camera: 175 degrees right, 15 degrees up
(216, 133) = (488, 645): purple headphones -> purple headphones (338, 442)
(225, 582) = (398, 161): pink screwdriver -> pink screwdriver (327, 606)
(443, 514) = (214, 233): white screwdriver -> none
^^^^^^^^
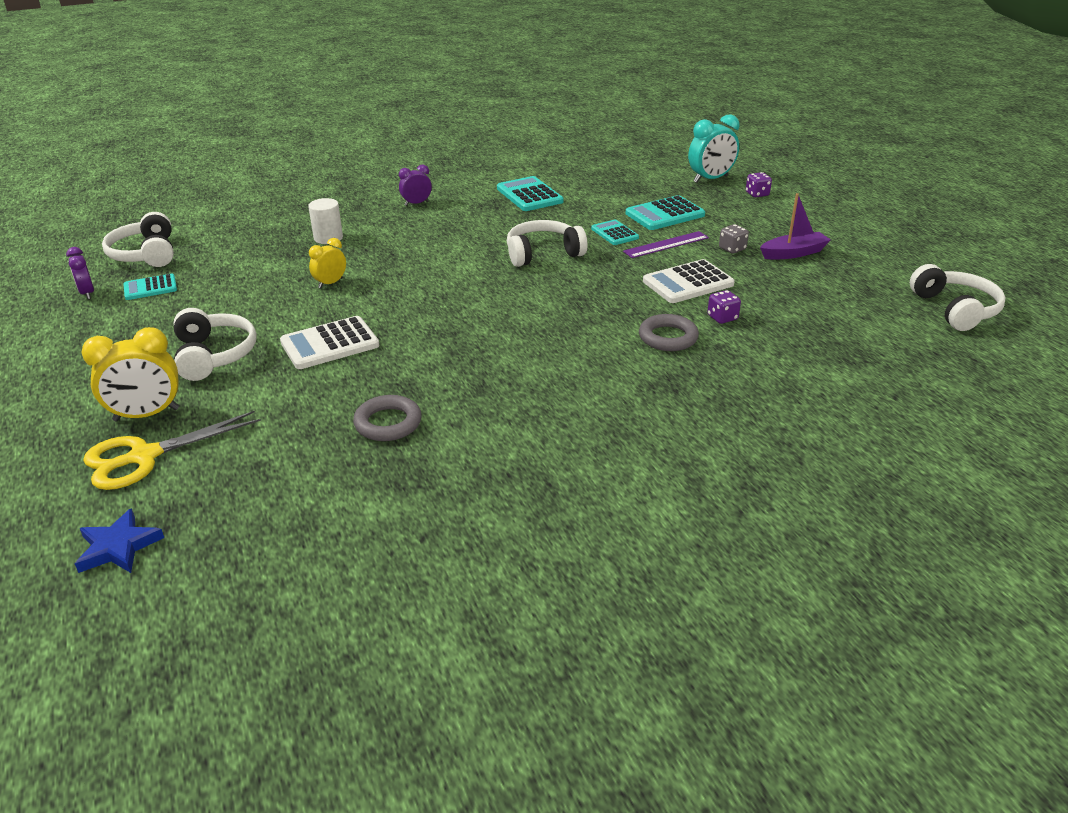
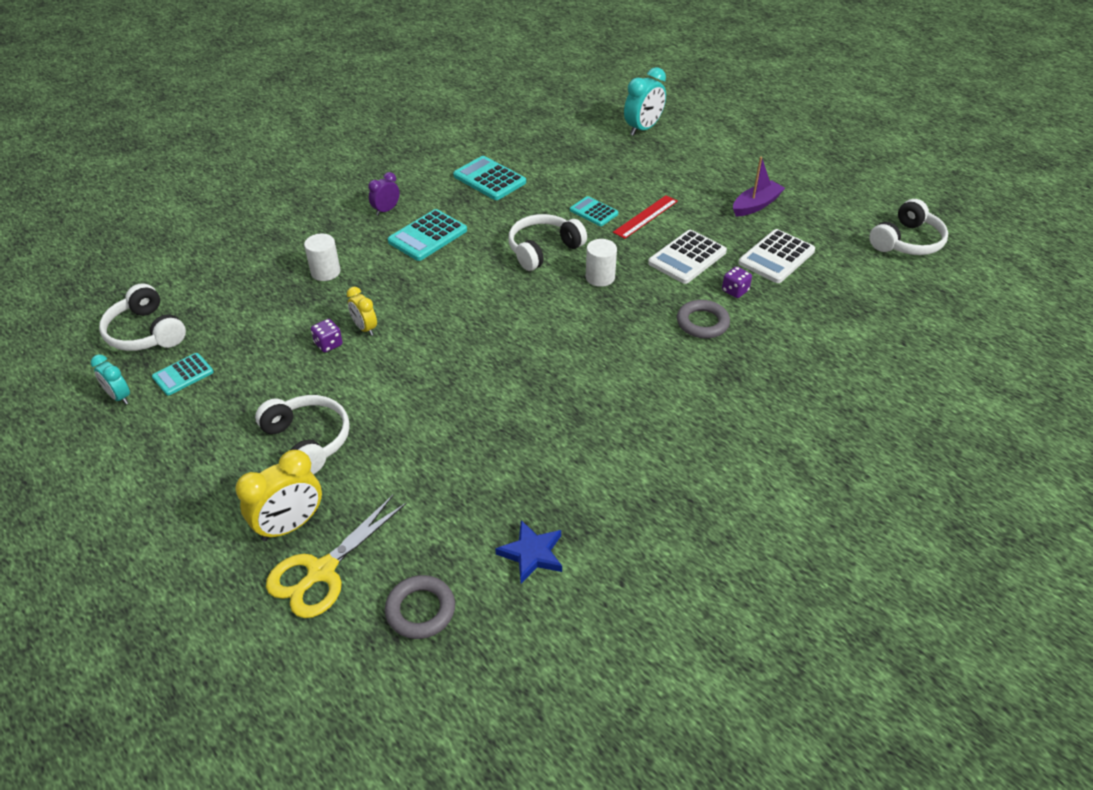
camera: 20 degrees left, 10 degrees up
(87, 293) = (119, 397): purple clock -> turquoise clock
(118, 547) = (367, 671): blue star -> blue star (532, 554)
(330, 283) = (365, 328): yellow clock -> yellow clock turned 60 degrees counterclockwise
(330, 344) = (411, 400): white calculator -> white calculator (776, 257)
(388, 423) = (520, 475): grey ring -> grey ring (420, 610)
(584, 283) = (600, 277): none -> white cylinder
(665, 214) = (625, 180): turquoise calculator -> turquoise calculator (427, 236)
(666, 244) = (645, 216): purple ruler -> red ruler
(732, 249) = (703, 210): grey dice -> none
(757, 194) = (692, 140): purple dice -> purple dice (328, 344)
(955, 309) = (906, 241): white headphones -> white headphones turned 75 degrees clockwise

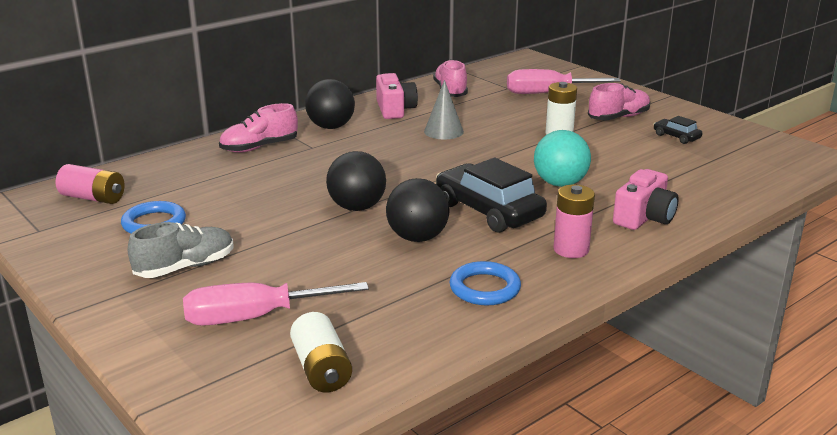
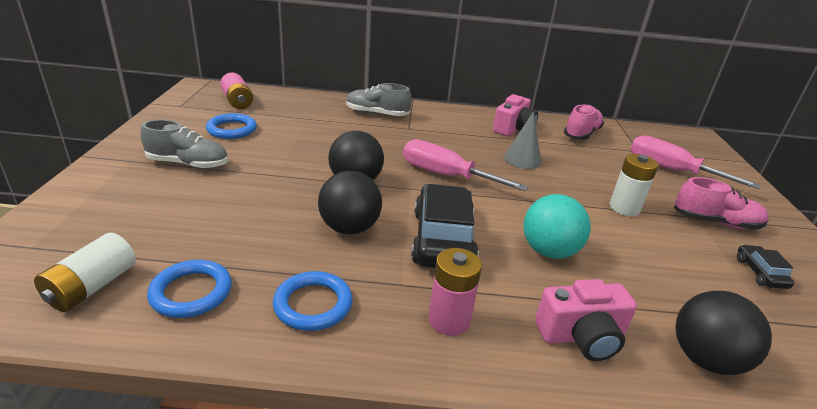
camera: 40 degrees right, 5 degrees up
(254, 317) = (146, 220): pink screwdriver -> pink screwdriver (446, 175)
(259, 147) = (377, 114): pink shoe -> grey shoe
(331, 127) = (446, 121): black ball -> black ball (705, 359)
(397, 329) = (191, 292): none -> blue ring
^^^^^^^^
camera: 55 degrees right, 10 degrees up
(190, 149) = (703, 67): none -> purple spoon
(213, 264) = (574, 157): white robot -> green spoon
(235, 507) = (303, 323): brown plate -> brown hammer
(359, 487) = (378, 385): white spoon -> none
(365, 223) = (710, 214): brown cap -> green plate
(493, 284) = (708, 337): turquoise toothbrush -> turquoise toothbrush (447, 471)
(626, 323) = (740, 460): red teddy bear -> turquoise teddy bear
^^^^^^^^
EXERCISE PROMPT:
Please return the material above only from the line that holds "(665, 214) = (625, 180): turquoise" through the line that holds "(397, 329) = (191, 292): none -> blue ring", exactly as it stands, ends included and pictures omitted.

RESULT FOR THIS EXERCISE:
(665, 214) = (625, 180): turquoise calculator -> turquoise calculator (427, 236)
(666, 244) = (645, 216): purple ruler -> red ruler
(732, 249) = (703, 210): grey dice -> none
(757, 194) = (692, 140): purple dice -> purple dice (328, 344)
(955, 309) = (906, 241): white headphones -> white headphones turned 75 degrees clockwise

camera: 40 degrees right, 5 degrees up
(254, 317) = (146, 220): pink screwdriver -> pink screwdriver (446, 175)
(259, 147) = (377, 114): pink shoe -> grey shoe
(331, 127) = (446, 121): black ball -> black ball (705, 359)
(397, 329) = (191, 292): none -> blue ring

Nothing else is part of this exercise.